# Job item:
Exact copies of the lines below, from the one with "[(18,253),(18,241),(8,240),(8,253),(18,253)]" up to and including the one with "[(438,313),(452,337),(475,324),(461,301),(438,313)]", are what this calls for; leave out pictures.

# Task input:

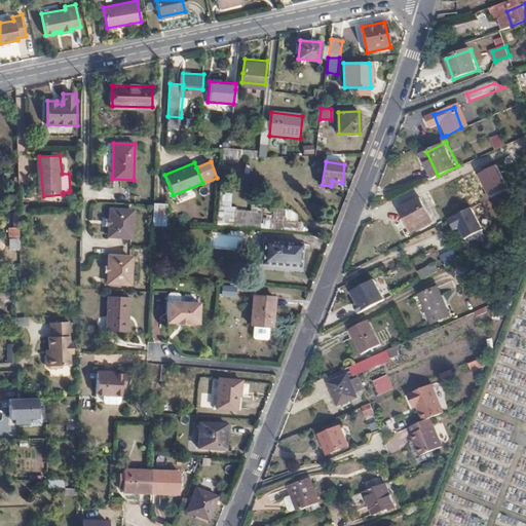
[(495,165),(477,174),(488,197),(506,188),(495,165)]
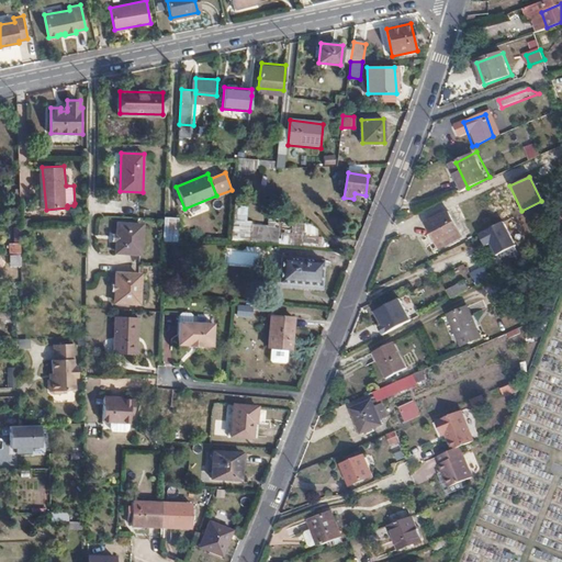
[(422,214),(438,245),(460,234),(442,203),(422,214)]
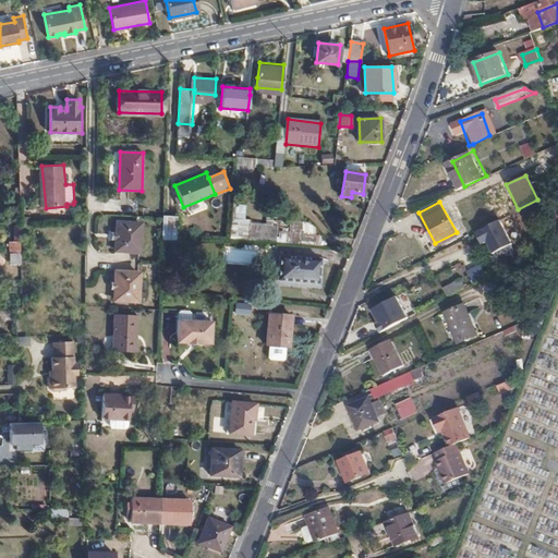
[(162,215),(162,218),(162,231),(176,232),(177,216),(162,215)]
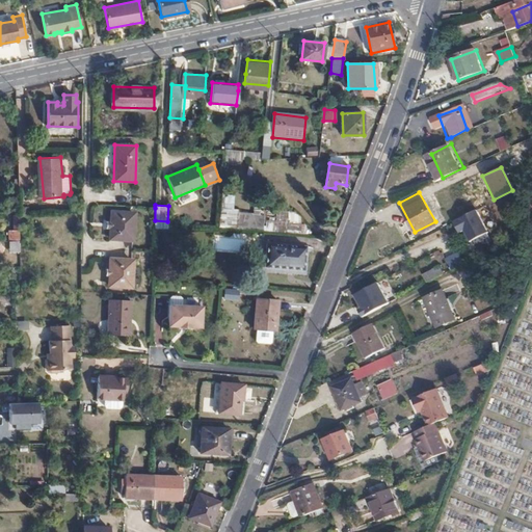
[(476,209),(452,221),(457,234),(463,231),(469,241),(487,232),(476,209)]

---

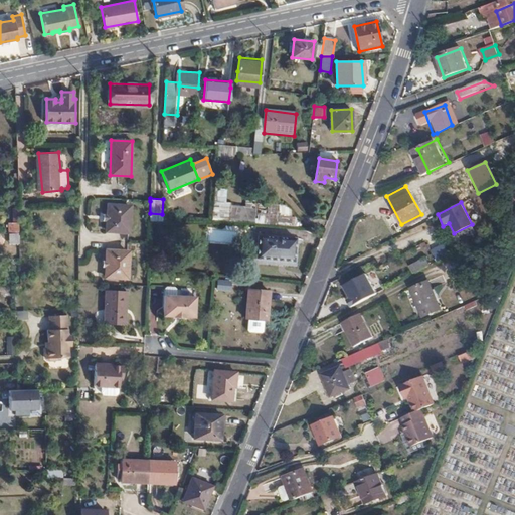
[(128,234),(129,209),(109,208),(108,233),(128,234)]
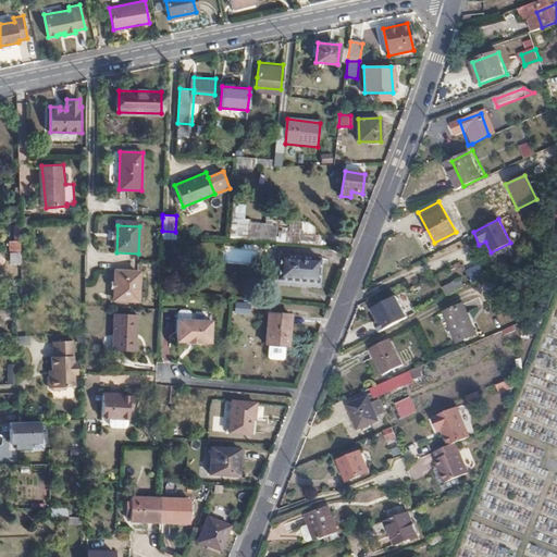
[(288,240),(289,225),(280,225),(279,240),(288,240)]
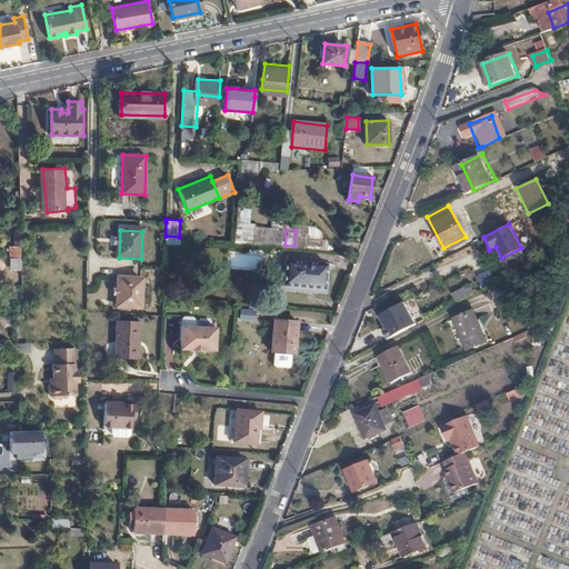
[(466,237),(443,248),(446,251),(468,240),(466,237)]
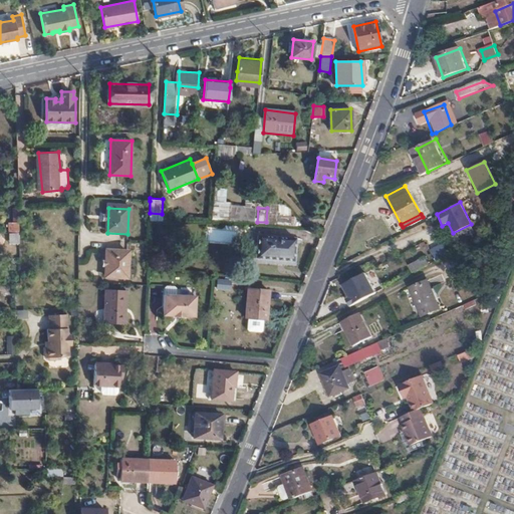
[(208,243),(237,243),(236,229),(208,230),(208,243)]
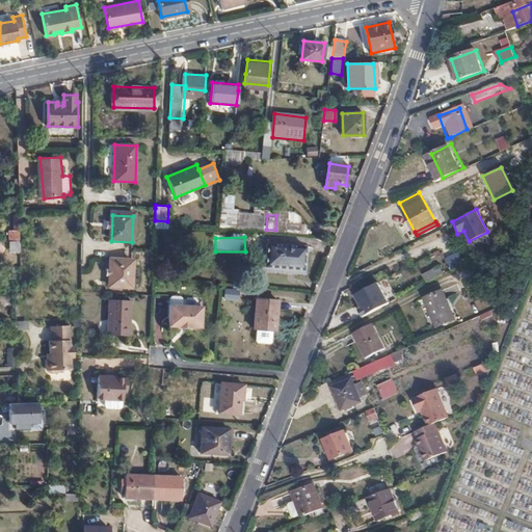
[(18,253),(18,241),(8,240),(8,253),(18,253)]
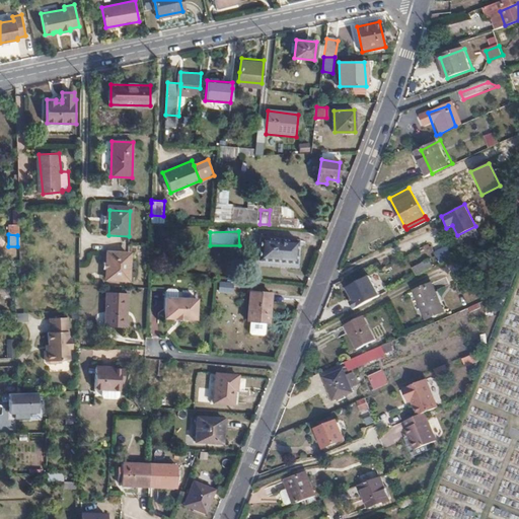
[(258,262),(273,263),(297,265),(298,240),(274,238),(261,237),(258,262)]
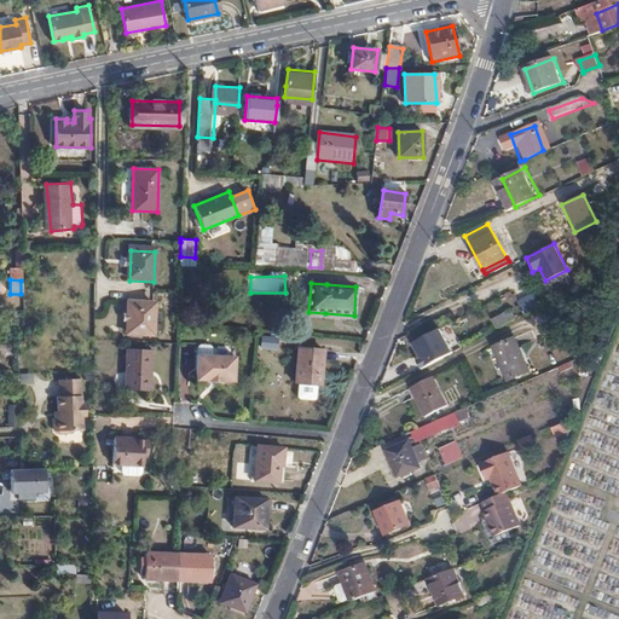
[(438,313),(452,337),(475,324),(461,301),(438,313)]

# Solution to this exercise:
[(18,253),(18,241),(8,240),(8,253),(18,253)]
[(258,262),(273,263),(297,265),(298,240),(274,238),(261,237),(258,262)]
[(438,313),(452,337),(475,324),(461,301),(438,313)]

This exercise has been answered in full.